Prompt
Give back the data below exactly, with every line kept the same.

Data
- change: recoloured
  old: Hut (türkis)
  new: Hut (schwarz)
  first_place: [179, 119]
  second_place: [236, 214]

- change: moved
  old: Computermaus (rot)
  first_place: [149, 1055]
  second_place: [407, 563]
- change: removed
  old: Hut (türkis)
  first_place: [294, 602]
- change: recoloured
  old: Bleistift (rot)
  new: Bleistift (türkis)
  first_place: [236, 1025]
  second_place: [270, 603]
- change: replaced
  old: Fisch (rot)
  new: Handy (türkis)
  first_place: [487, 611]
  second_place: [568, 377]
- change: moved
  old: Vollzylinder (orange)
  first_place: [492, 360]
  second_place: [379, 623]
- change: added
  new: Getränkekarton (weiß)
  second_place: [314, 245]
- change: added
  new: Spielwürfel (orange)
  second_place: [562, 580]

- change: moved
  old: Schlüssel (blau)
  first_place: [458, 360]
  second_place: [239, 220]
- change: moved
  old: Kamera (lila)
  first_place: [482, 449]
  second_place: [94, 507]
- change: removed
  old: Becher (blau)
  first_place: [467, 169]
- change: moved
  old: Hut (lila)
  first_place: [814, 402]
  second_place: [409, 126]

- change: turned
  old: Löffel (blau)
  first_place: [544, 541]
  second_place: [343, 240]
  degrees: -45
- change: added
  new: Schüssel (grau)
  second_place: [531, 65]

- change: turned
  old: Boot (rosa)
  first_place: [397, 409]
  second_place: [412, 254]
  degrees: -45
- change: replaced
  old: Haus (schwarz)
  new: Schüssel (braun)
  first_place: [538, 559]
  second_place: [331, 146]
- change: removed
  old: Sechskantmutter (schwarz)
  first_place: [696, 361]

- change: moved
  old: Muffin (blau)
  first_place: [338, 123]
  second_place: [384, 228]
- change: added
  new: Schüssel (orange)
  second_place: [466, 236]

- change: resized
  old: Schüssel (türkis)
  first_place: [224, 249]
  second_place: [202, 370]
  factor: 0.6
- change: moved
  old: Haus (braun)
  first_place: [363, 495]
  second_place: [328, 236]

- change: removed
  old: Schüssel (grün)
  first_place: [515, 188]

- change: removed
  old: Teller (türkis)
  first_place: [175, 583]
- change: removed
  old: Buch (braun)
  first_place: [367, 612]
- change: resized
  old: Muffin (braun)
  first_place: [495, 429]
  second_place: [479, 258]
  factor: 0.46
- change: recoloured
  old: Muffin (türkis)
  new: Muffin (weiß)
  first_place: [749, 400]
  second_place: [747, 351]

Problem solution
- change: recoloured
  old: Hut (türkis)
  new: Hut (schwarz)
  first_place: [179, 119]
  second_place: [236, 214]

- change: moved
  old: Computermaus (rot)
  first_place: [149, 1055]
  second_place: [407, 563]
- change: removed
  old: Hut (türkis)
  first_place: [294, 602]
- change: recoloured
  old: Bleistift (rot)
  new: Bleistift (türkis)
  first_place: [236, 1025]
  second_place: [270, 603]
- change: replaced
  old: Fisch (rot)
  new: Handy (türkis)
  first_place: [487, 611]
  second_place: [568, 377]
- change: moved
  old: Vollzylinder (orange)
  first_place: [492, 360]
  second_place: [379, 623]
- change: added
  new: Getränkekarton (weiß)
  second_place: [314, 245]
- change: added
  new: Spielwürfel (orange)
  second_place: [562, 580]

- change: moved
  old: Schlüssel (blau)
  first_place: [458, 360]
  second_place: [239, 220]
- change: moved
  old: Kamera (lila)
  first_place: [482, 449]
  second_place: [94, 507]
- change: removed
  old: Becher (blau)
  first_place: [467, 169]
- change: moved
  old: Hut (lila)
  first_place: [814, 402]
  second_place: [409, 126]

- change: turned
  old: Löffel (blau)
  first_place: [544, 541]
  second_place: [343, 240]
  degrees: -45
- change: added
  new: Schüssel (grau)
  second_place: [531, 65]

- change: turned
  old: Boot (rosa)
  first_place: [397, 409]
  second_place: [412, 254]
  degrees: -45
- change: replaced
  old: Haus (schwarz)
  new: Schüssel (braun)
  first_place: [538, 559]
  second_place: [331, 146]
- change: removed
  old: Sechskantmutter (schwarz)
  first_place: [696, 361]

- change: moved
  old: Muffin (blau)
  first_place: [338, 123]
  second_place: [384, 228]
- change: added
  new: Schüssel (orange)
  second_place: [466, 236]

- change: resized
  old: Schüssel (türkis)
  first_place: [224, 249]
  second_place: [202, 370]
  factor: 0.6
- change: moved
  old: Haus (braun)
  first_place: [363, 495]
  second_place: [328, 236]

- change: removed
  old: Schüssel (grün)
  first_place: [515, 188]

- change: removed
  old: Teller (türkis)
  first_place: [175, 583]
- change: removed
  old: Buch (braun)
  first_place: [367, 612]
- change: resized
  old: Muffin (braun)
  first_place: [495, 429]
  second_place: [479, 258]
  factor: 0.46
- change: recoloured
  old: Muffin (türkis)
  new: Muffin (weiß)
  first_place: [749, 400]
  second_place: [747, 351]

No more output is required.